### DATASET EXCERPT
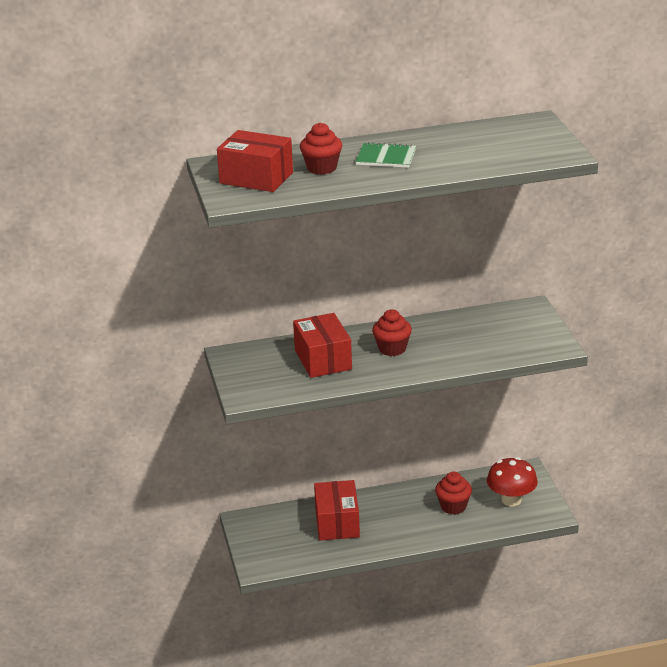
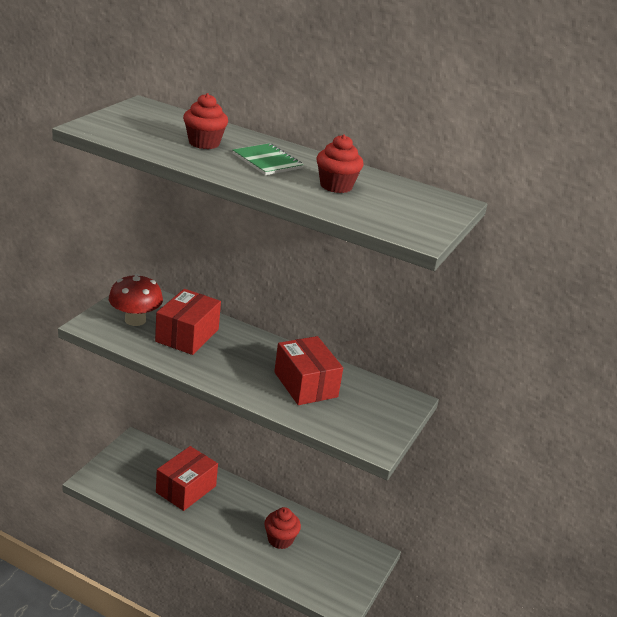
camera: 35 degrees right, 0 degrees up
(256, 178) = (145, 125): red box -> red box (305, 384)
(392, 349) = (247, 360): red cupcake -> red cupcake (336, 186)
(511, 500) = (329, 568): red mushroom -> red mushroom (135, 320)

### WHAT IS NEEDED
In transcribing the listing, keep each word as it is and drop the pictures.

### OUTPUT FOR THIS EXERCISE
camera: 35 degrees right, 0 degrees up
(256, 178) = (145, 125): red box -> red box (305, 384)
(392, 349) = (247, 360): red cupcake -> red cupcake (336, 186)
(511, 500) = (329, 568): red mushroom -> red mushroom (135, 320)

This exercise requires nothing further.